(Data for analysis begins)

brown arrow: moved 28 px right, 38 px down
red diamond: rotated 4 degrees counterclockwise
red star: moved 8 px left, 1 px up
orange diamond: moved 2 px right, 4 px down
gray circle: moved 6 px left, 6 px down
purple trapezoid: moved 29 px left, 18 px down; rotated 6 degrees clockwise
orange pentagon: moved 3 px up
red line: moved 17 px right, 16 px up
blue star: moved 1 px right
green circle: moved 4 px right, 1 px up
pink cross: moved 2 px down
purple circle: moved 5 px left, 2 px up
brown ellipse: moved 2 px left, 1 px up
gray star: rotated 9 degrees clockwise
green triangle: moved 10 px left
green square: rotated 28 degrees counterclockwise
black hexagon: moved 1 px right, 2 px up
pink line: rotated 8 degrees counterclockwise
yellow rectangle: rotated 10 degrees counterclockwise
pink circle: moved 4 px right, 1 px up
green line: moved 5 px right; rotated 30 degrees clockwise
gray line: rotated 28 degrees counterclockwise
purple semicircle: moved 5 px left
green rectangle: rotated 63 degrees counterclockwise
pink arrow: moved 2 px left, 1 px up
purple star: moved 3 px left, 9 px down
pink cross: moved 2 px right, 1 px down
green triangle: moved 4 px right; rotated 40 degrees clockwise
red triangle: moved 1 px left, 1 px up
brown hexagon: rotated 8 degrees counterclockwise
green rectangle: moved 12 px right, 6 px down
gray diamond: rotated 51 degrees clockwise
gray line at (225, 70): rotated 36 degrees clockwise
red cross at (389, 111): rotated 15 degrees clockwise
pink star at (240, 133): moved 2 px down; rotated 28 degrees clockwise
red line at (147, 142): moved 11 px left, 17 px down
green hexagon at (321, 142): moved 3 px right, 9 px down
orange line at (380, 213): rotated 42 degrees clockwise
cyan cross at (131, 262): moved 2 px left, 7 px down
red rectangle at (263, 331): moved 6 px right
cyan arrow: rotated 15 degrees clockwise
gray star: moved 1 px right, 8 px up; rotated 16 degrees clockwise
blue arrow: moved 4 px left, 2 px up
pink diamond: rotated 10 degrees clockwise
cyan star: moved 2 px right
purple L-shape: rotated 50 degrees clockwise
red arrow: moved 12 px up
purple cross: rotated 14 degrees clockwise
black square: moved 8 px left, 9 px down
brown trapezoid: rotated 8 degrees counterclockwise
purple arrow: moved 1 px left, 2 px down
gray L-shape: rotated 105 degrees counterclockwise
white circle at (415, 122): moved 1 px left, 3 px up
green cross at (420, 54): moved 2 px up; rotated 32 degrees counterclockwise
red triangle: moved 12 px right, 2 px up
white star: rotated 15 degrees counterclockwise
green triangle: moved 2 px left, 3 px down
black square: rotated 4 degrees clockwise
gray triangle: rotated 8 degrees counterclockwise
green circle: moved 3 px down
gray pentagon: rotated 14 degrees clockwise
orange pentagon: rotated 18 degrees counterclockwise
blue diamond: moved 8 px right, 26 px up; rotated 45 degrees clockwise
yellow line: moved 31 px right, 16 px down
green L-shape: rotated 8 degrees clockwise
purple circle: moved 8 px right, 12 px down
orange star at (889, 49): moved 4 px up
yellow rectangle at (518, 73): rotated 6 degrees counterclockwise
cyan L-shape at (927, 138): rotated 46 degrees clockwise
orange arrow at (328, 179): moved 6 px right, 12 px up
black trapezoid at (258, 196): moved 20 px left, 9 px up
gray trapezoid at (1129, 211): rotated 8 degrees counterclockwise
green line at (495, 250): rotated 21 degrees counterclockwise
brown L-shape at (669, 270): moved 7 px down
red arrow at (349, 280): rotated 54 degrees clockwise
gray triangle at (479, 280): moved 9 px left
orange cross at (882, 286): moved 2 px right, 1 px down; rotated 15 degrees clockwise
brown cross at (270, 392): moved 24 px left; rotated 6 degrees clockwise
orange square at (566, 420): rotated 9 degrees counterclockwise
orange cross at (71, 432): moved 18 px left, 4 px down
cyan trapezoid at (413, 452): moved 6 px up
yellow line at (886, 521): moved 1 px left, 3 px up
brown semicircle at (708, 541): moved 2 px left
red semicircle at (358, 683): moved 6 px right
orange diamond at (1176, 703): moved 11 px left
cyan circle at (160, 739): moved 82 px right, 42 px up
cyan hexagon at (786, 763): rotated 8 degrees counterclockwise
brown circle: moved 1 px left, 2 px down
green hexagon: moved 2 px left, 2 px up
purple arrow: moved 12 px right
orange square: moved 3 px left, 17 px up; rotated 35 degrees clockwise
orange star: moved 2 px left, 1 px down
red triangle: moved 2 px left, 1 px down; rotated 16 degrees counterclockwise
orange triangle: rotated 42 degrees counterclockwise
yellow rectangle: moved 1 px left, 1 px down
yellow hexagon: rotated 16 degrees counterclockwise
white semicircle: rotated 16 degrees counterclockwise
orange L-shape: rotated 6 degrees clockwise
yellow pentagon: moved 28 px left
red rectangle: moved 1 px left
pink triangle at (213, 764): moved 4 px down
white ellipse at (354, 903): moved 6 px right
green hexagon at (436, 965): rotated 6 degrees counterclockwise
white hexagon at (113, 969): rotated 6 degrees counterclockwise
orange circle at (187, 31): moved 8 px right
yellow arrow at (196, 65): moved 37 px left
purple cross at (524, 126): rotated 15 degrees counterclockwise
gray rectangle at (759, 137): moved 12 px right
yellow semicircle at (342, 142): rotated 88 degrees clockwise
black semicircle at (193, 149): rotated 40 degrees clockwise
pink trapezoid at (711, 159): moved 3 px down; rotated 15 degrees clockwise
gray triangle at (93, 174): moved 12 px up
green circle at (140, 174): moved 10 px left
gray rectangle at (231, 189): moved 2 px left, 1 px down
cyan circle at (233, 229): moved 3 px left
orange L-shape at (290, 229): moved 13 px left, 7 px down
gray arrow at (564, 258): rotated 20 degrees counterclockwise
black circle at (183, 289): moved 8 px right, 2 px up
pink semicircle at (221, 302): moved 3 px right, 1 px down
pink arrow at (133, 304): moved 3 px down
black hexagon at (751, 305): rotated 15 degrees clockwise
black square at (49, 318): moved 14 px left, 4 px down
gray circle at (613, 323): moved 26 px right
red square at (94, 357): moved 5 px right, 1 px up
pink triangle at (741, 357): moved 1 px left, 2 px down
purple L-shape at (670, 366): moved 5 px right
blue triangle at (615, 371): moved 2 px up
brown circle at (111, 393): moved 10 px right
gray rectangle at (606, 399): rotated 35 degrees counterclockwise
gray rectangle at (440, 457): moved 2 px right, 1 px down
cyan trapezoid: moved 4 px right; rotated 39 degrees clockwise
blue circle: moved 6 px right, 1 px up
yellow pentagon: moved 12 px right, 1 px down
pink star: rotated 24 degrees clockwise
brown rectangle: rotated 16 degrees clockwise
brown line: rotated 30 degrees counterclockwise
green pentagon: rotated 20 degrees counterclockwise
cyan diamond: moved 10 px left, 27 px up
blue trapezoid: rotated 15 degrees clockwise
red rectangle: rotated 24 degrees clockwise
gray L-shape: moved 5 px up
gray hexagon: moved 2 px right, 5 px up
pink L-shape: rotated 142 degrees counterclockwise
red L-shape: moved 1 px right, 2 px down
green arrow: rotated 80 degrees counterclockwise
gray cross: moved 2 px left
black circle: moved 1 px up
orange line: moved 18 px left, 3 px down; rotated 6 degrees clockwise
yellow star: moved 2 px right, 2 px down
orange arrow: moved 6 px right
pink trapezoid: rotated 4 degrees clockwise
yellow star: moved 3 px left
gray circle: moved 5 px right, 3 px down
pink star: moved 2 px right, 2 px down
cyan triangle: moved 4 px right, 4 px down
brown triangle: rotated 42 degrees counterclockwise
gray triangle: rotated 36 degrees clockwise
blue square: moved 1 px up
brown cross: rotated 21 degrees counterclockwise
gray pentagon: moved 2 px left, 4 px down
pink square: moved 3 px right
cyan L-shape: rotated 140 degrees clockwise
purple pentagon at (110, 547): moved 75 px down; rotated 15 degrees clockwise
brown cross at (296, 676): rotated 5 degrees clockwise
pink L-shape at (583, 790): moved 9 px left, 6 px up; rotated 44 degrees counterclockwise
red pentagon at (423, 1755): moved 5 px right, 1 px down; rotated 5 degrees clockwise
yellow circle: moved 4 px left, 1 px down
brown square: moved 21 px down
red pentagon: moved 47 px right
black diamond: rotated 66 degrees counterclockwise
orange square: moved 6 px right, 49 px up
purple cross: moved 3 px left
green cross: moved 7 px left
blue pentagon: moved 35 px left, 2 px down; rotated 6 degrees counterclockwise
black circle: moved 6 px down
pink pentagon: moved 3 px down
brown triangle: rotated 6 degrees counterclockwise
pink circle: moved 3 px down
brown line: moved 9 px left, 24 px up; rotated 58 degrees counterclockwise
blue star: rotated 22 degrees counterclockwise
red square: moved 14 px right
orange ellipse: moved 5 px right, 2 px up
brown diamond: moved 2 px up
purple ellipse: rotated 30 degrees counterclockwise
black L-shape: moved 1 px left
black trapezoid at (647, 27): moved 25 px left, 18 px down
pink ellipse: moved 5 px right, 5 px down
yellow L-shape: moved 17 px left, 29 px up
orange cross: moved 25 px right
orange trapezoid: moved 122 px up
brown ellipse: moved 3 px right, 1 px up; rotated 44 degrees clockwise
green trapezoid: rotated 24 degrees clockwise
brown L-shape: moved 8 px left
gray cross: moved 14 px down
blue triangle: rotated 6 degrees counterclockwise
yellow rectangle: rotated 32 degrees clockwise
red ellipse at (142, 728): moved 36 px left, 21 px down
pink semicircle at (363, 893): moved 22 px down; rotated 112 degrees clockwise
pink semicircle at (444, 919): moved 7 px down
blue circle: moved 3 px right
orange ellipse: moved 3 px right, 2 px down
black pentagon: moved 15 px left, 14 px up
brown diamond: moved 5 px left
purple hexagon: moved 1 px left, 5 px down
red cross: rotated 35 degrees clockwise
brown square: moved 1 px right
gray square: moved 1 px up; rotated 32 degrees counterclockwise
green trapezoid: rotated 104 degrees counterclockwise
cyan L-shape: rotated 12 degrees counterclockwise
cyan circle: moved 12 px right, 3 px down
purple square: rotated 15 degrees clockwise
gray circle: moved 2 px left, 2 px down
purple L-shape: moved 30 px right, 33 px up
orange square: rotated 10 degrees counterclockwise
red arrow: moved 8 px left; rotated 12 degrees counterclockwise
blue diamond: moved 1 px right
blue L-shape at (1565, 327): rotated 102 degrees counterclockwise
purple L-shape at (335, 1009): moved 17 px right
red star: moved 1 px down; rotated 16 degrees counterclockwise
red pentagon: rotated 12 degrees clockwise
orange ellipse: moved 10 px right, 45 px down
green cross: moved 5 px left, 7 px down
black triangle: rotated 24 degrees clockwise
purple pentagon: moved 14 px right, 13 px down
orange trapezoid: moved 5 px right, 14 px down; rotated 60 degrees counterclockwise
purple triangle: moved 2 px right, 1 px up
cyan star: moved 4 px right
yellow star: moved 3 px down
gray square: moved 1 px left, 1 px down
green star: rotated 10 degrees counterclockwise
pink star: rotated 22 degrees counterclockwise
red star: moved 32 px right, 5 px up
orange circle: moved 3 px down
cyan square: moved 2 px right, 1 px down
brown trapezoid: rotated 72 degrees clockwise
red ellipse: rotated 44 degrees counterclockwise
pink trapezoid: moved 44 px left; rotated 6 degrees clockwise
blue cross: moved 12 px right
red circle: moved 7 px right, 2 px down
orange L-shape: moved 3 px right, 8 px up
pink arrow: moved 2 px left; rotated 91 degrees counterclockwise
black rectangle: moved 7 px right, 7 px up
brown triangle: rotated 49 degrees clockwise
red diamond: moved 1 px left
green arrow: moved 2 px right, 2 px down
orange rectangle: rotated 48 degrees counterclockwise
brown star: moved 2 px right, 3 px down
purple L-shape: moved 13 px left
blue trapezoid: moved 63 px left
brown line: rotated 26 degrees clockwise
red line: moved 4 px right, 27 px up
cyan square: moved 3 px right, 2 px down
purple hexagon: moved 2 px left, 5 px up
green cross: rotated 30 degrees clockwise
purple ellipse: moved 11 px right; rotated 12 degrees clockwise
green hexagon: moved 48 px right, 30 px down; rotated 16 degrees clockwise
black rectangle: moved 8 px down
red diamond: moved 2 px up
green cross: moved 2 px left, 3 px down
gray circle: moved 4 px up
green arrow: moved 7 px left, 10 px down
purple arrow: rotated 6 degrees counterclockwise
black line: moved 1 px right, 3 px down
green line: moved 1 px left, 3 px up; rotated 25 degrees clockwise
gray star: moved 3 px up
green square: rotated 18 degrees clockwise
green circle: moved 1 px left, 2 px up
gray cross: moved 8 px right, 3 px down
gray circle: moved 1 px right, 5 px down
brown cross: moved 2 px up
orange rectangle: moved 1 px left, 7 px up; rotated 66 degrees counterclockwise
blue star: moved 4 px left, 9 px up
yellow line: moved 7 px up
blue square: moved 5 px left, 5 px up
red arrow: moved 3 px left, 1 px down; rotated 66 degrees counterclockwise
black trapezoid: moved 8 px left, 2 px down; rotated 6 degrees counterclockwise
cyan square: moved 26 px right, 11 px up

(Data for analysis ends)

**About this task**
Please reproduce the lines from the line with "brown cross at (270, 392): moved" to the line with "brown circle: moved 1 px left, 2 px down", both ends included, exactly as they appear above.

**Expected answer**
brown cross at (270, 392): moved 24 px left; rotated 6 degrees clockwise
orange square at (566, 420): rotated 9 degrees counterclockwise
orange cross at (71, 432): moved 18 px left, 4 px down
cyan trapezoid at (413, 452): moved 6 px up
yellow line at (886, 521): moved 1 px left, 3 px up
brown semicircle at (708, 541): moved 2 px left
red semicircle at (358, 683): moved 6 px right
orange diamond at (1176, 703): moved 11 px left
cyan circle at (160, 739): moved 82 px right, 42 px up
cyan hexagon at (786, 763): rotated 8 degrees counterclockwise
brown circle: moved 1 px left, 2 px down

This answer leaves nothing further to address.